Lines that contain "none" are to be copied from the material, every one of them.
>>>
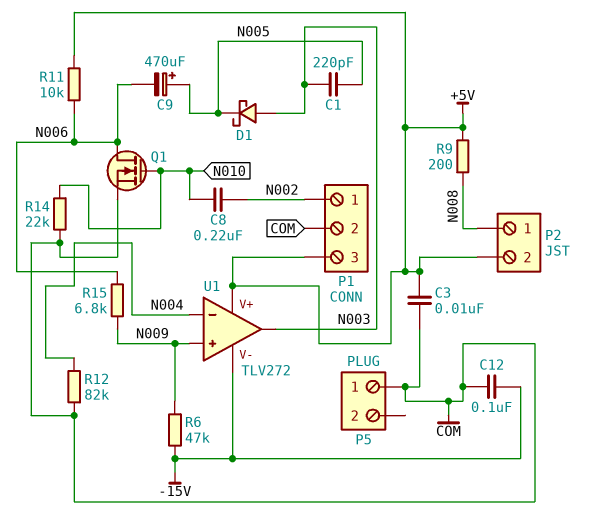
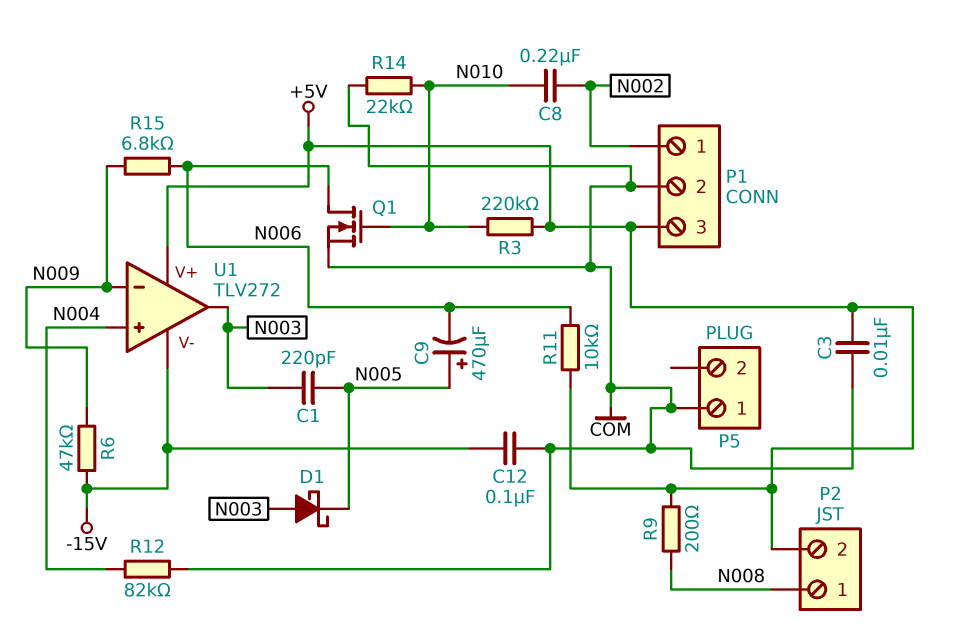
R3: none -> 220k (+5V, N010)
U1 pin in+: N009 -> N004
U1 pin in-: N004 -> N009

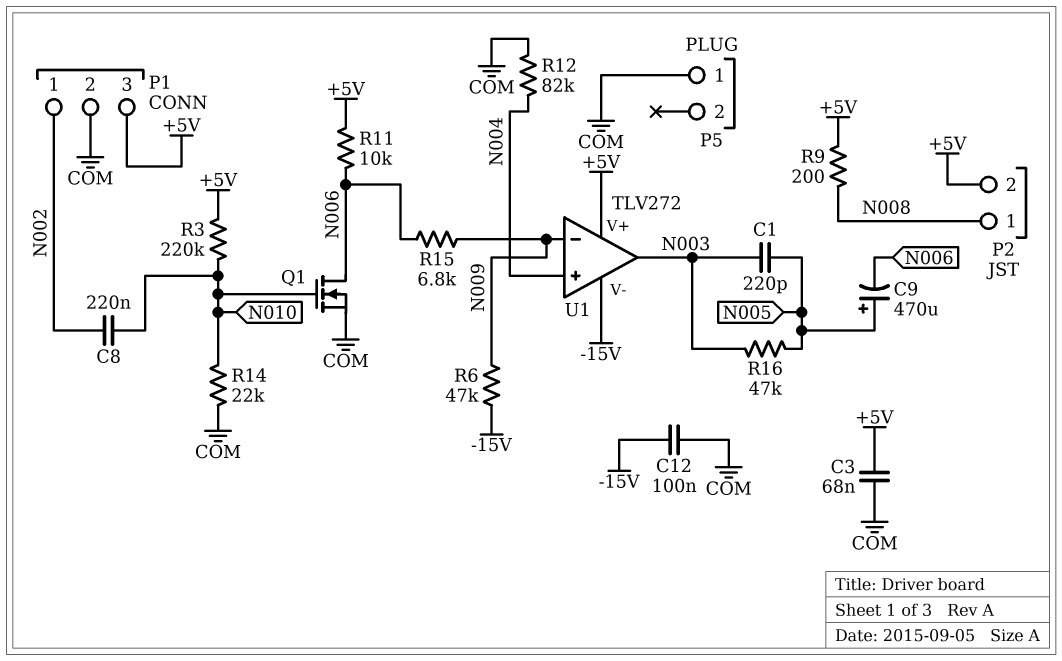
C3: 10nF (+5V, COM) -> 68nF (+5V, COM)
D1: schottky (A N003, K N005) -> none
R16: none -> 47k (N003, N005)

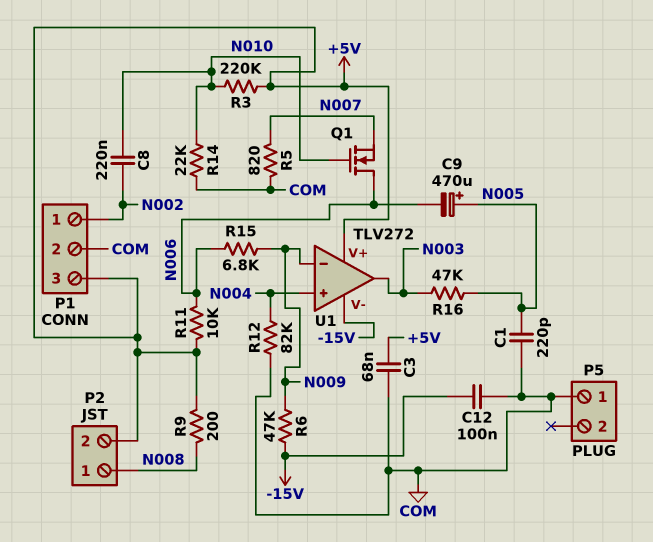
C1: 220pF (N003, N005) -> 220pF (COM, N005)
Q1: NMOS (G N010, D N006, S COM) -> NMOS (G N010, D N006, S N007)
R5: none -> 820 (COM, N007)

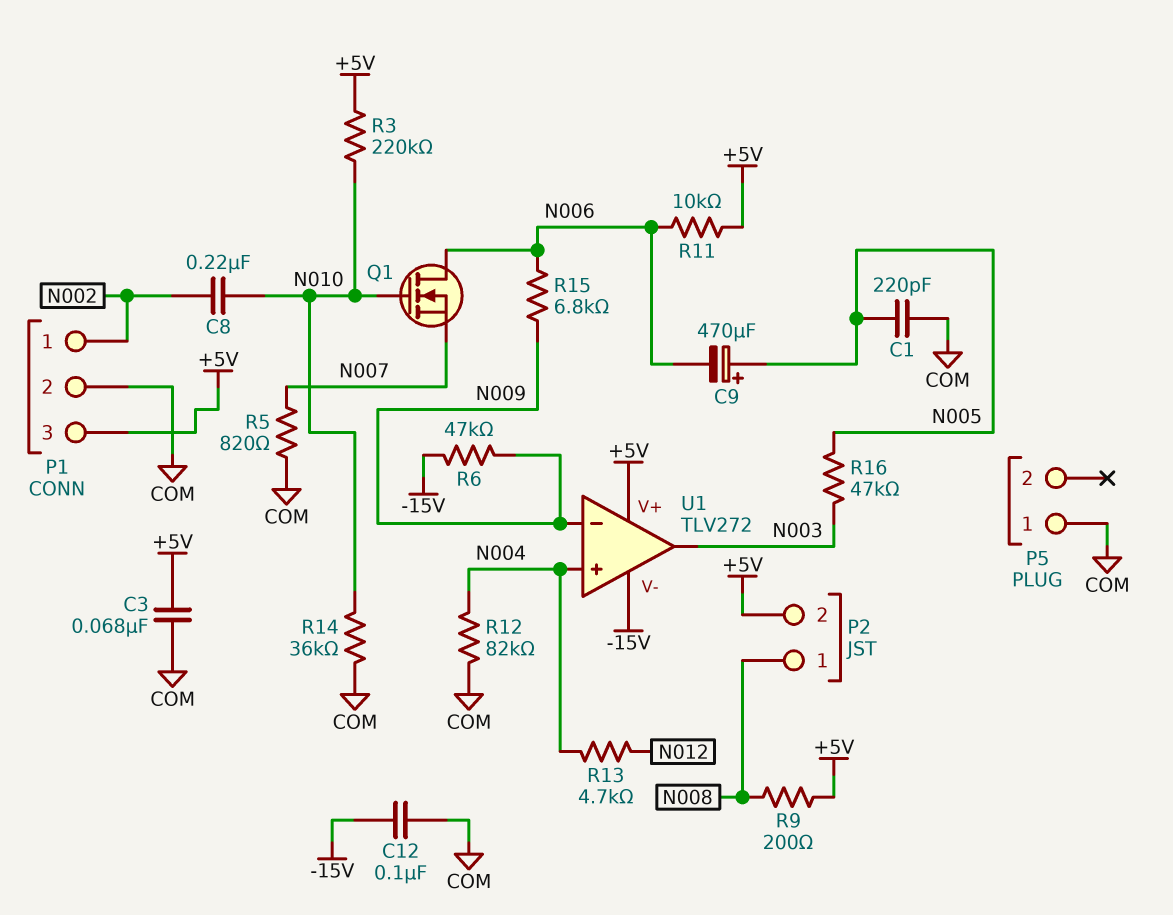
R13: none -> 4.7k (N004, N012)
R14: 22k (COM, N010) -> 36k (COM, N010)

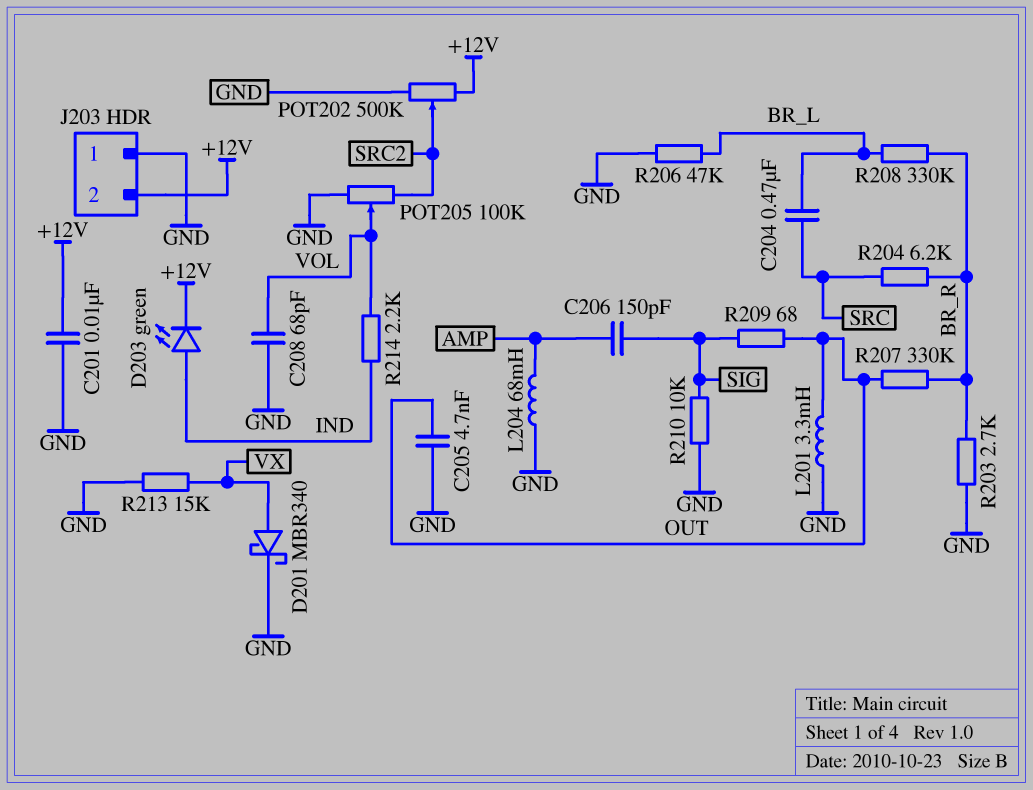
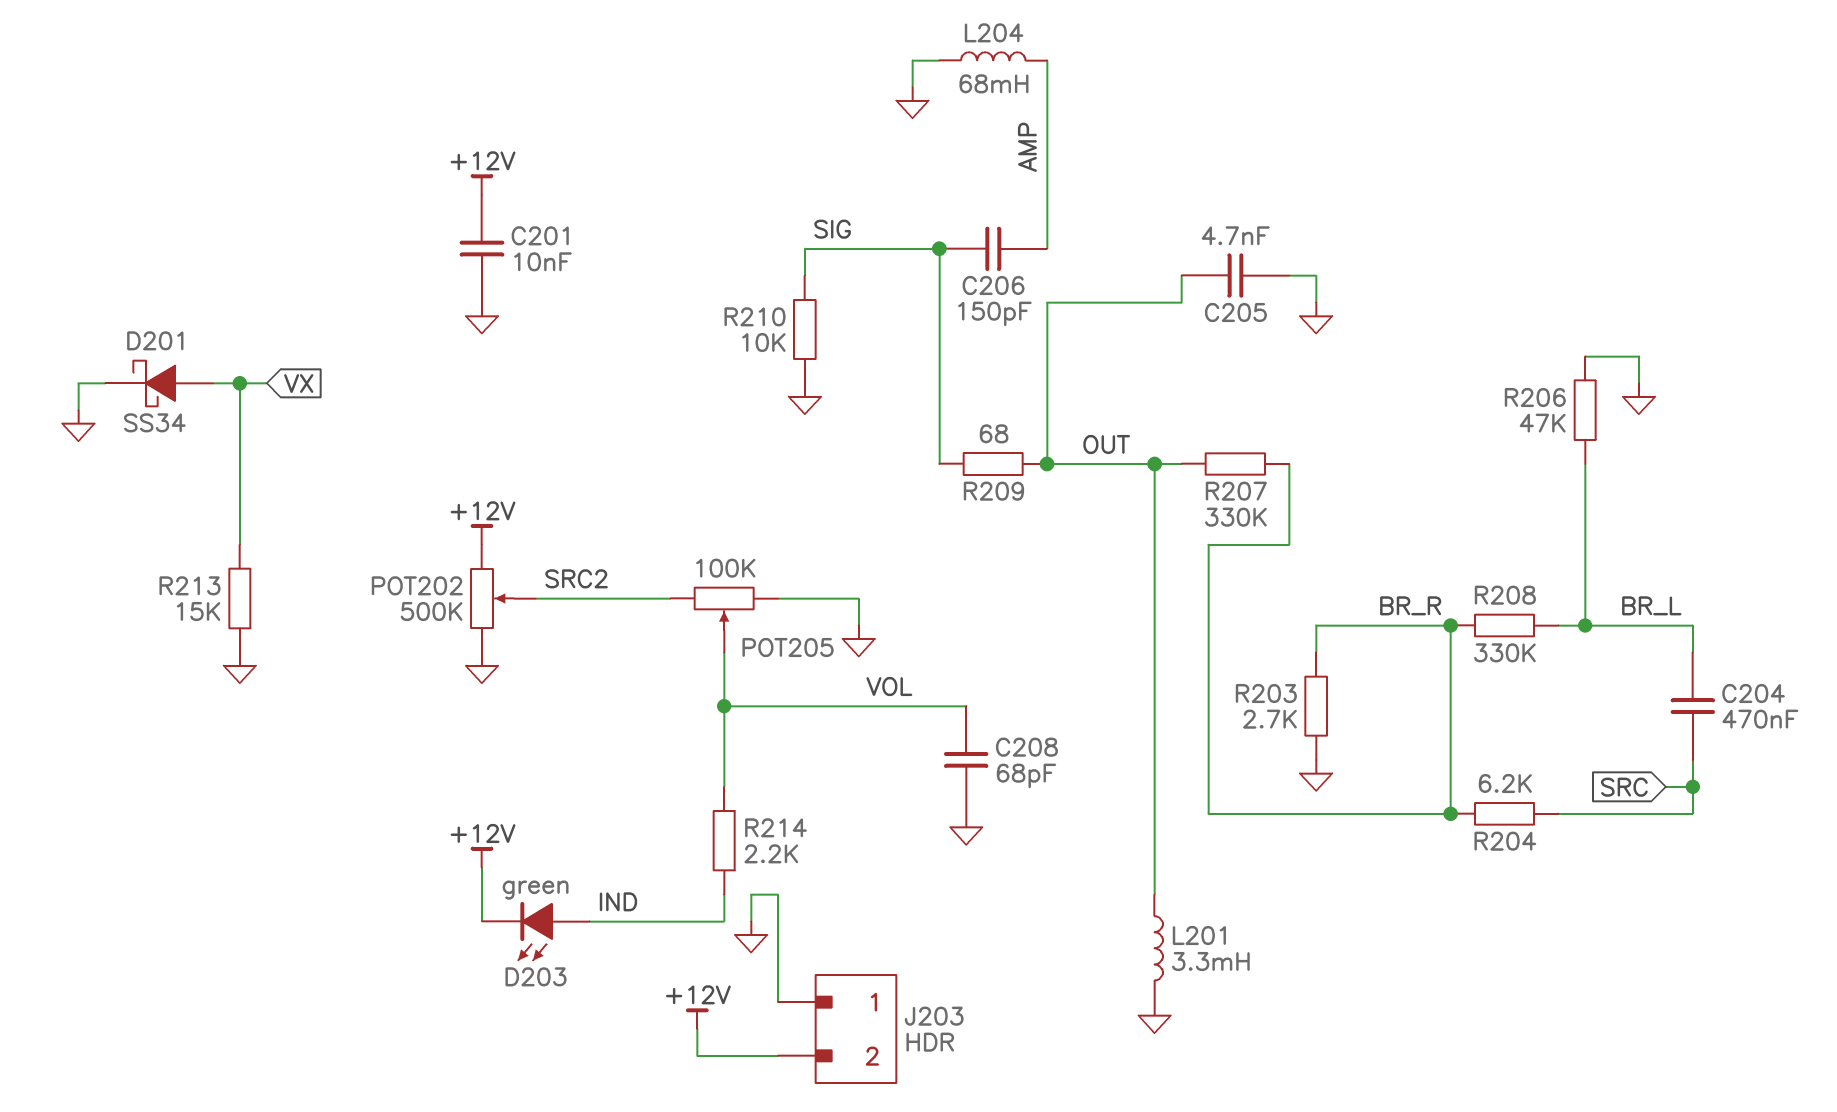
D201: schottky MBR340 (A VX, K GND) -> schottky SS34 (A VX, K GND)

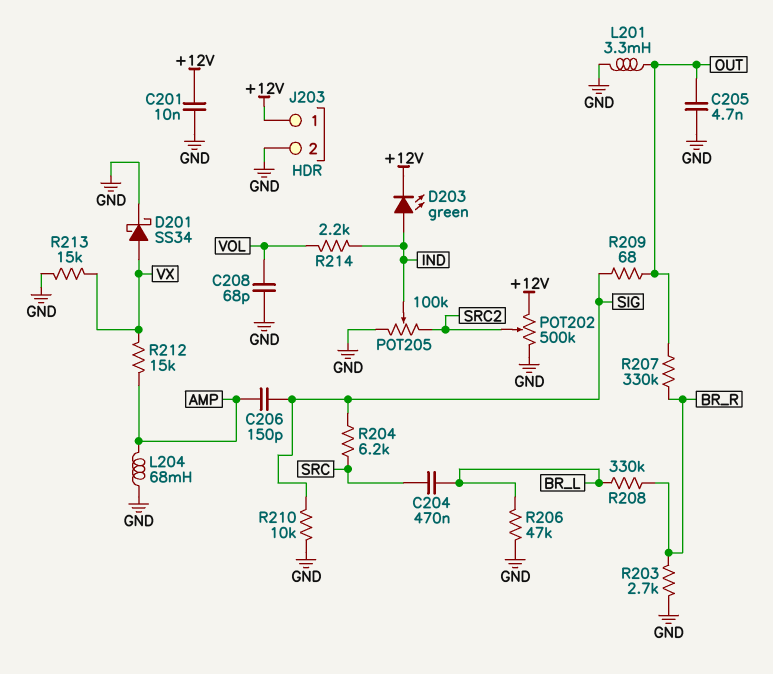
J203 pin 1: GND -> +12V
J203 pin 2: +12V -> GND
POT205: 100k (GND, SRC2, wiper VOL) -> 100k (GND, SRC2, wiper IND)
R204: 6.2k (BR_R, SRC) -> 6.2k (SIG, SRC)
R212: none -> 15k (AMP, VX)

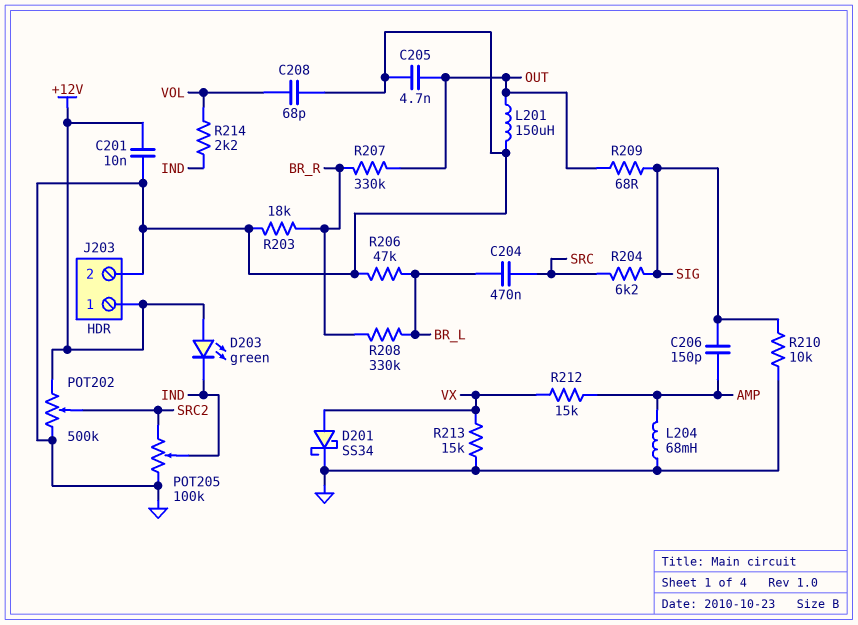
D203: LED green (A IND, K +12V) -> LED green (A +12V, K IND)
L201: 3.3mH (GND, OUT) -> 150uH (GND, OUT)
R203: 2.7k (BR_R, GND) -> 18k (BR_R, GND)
<<<
> [Answer for the task]
R3: none -> 220k (+5V, N010)
D1: schottky (A N003, K N005) -> none
R16: none -> 47k (N003, N005)
R5: none -> 820 (COM, N007)
R13: none -> 4.7k (N004, N012)
R212: none -> 15k (AMP, VX)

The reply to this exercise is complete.